Problem:
Word for word, restate the entries below, but exclude the images.

● ● ●

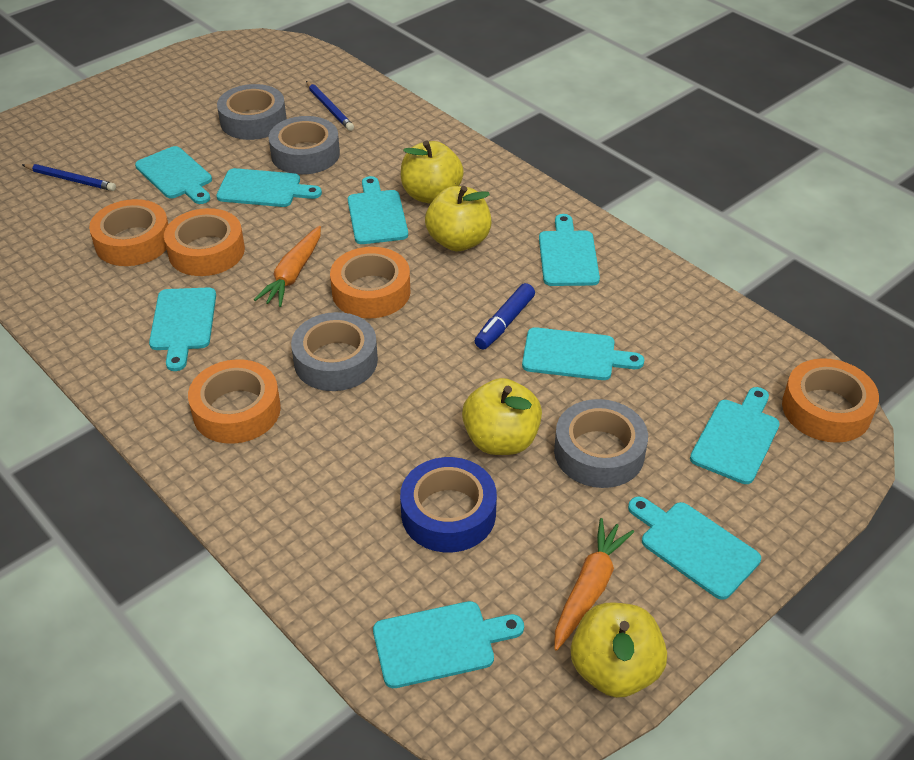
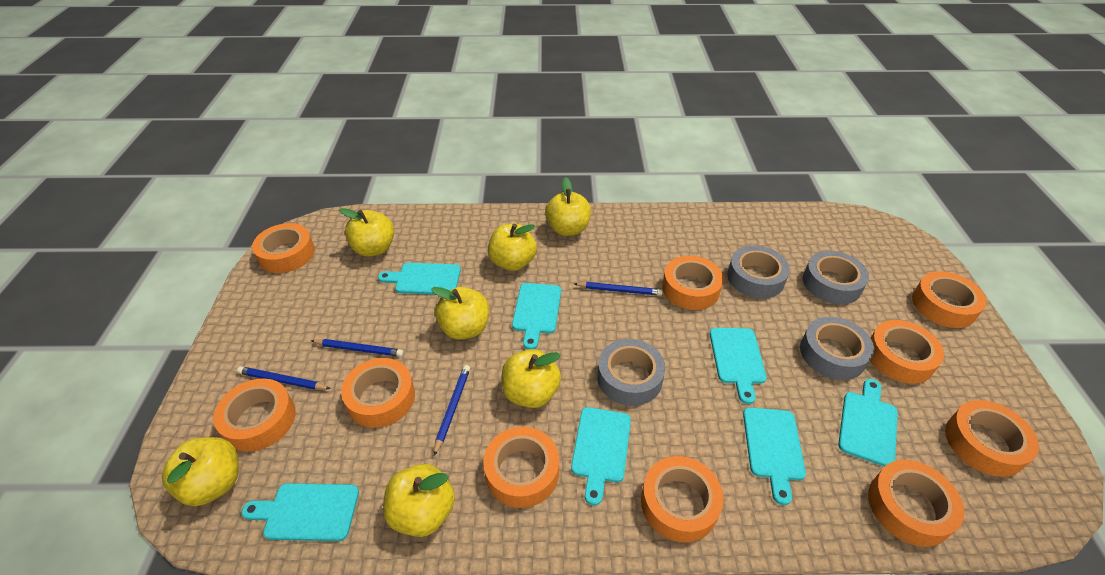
blue marker: 1 -> 0
blue pencil: 2 -> 4
blue tape: 1 -> 0
orange carrot: 2 -> 0
orange tape: 5 -> 10
turquoise cutting board: 9 -> 7
yellow apple: 4 -> 7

● ● ●

Solution to this problem:
blue marker: 1 -> 0
blue pencil: 2 -> 4
blue tape: 1 -> 0
orange carrot: 2 -> 0
orange tape: 5 -> 10
turquoise cutting board: 9 -> 7
yellow apple: 4 -> 7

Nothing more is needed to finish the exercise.